* Exercise requirements: In your answer, reproduce exactly the lines from the beginning of the listing below through the one containing "D1: none -> LED white (A CTL, K 0V)", and only those lines.

* Provided material:
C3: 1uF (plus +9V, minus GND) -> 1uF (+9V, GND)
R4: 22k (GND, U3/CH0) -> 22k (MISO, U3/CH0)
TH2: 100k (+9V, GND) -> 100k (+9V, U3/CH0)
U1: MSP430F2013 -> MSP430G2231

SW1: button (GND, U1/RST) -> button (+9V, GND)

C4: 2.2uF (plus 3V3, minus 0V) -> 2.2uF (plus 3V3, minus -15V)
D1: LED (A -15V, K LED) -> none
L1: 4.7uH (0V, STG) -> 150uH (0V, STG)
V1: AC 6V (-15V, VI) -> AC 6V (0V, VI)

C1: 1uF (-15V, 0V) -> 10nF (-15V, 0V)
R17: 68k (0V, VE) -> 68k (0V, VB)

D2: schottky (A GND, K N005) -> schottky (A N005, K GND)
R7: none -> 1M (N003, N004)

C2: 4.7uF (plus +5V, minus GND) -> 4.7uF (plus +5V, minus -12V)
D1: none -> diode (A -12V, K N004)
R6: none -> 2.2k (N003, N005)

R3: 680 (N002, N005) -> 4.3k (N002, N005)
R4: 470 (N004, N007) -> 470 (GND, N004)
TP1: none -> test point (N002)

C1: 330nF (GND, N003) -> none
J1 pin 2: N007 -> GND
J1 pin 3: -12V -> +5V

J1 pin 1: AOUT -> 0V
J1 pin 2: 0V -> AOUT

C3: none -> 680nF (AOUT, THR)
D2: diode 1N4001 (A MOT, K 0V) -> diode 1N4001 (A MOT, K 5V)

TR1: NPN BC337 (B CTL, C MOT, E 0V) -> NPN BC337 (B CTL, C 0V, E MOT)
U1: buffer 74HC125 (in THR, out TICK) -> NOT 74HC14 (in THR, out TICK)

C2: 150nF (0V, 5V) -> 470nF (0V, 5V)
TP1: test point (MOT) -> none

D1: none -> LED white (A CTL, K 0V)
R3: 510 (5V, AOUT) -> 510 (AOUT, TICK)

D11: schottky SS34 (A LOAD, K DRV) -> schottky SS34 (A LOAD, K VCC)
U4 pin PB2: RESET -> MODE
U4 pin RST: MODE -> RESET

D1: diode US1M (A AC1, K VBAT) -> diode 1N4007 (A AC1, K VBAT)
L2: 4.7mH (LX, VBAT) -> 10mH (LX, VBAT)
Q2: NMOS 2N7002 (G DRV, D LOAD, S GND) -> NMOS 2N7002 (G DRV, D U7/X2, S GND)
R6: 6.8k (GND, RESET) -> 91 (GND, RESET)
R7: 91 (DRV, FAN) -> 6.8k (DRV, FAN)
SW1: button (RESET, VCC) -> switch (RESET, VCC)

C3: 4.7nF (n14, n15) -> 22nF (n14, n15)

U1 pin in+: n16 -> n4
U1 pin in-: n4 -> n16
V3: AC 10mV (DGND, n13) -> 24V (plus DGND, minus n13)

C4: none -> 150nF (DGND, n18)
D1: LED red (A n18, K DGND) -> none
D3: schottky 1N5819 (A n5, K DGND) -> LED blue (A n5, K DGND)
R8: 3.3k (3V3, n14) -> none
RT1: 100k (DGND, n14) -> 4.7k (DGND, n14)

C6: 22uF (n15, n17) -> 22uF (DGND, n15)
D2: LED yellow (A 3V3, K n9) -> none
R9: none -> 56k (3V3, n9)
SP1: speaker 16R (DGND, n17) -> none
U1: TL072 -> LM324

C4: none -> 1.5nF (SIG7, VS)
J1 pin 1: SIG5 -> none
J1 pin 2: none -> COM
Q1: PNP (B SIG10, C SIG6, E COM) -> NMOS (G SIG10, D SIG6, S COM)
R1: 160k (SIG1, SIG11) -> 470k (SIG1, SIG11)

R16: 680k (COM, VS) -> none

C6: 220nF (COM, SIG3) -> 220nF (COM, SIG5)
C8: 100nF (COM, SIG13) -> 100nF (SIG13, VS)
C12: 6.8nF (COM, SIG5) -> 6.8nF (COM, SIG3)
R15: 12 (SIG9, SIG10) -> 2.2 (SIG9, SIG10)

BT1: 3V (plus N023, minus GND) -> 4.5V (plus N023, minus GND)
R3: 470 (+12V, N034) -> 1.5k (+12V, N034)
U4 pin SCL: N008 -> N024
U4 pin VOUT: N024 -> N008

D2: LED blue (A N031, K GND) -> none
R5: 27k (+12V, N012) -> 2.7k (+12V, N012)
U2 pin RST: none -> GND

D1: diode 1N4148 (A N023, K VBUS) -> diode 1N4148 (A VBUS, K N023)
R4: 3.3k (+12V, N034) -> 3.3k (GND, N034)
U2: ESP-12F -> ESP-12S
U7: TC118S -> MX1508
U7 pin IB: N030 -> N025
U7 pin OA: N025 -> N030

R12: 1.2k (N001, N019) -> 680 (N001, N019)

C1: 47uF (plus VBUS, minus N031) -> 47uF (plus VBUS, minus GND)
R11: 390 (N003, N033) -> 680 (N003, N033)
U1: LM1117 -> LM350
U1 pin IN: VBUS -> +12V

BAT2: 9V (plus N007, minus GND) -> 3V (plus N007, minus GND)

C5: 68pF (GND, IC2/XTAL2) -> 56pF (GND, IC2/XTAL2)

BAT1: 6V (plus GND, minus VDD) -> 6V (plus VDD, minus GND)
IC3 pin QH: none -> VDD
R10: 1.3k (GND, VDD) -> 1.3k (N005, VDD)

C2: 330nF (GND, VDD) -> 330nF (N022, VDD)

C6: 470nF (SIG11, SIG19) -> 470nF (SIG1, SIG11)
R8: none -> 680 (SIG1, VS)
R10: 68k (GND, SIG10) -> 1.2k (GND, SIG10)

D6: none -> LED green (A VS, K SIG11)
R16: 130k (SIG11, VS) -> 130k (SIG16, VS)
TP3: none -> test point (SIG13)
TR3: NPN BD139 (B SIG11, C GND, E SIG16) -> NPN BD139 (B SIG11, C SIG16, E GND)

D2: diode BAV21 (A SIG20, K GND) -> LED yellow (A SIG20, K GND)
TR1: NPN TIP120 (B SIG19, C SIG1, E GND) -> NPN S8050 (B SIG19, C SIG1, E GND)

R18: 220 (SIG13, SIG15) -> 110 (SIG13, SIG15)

* Output of the exercise:
C3: 1uF (plus +9V, minus GND) -> 1uF (+9V, GND)
R4: 22k (GND, U3/CH0) -> 22k (MISO, U3/CH0)
TH2: 100k (+9V, GND) -> 100k (+9V, U3/CH0)
U1: MSP430F2013 -> MSP430G2231

SW1: button (GND, U1/RST) -> button (+9V, GND)

C4: 2.2uF (plus 3V3, minus 0V) -> 2.2uF (plus 3V3, minus -15V)
D1: LED (A -15V, K LED) -> none
L1: 4.7uH (0V, STG) -> 150uH (0V, STG)
V1: AC 6V (-15V, VI) -> AC 6V (0V, VI)

C1: 1uF (-15V, 0V) -> 10nF (-15V, 0V)
R17: 68k (0V, VE) -> 68k (0V, VB)

D2: schottky (A GND, K N005) -> schottky (A N005, K GND)
R7: none -> 1M (N003, N004)

C2: 4.7uF (plus +5V, minus GND) -> 4.7uF (plus +5V, minus -12V)
D1: none -> diode (A -12V, K N004)
R6: none -> 2.2k (N003, N005)

R3: 680 (N002, N005) -> 4.3k (N002, N005)
R4: 470 (N004, N007) -> 470 (GND, N004)
TP1: none -> test point (N002)

C1: 330nF (GND, N003) -> none
J1 pin 2: N007 -> GND
J1 pin 3: -12V -> +5V

J1 pin 1: AOUT -> 0V
J1 pin 2: 0V -> AOUT

C3: none -> 680nF (AOUT, THR)
D2: diode 1N4001 (A MOT, K 0V) -> diode 1N4001 (A MOT, K 5V)

TR1: NPN BC337 (B CTL, C MOT, E 0V) -> NPN BC337 (B CTL, C 0V, E MOT)
U1: buffer 74HC125 (in THR, out TICK) -> NOT 74HC14 (in THR, out TICK)

C2: 150nF (0V, 5V) -> 470nF (0V, 5V)
TP1: test point (MOT) -> none

D1: none -> LED white (A CTL, K 0V)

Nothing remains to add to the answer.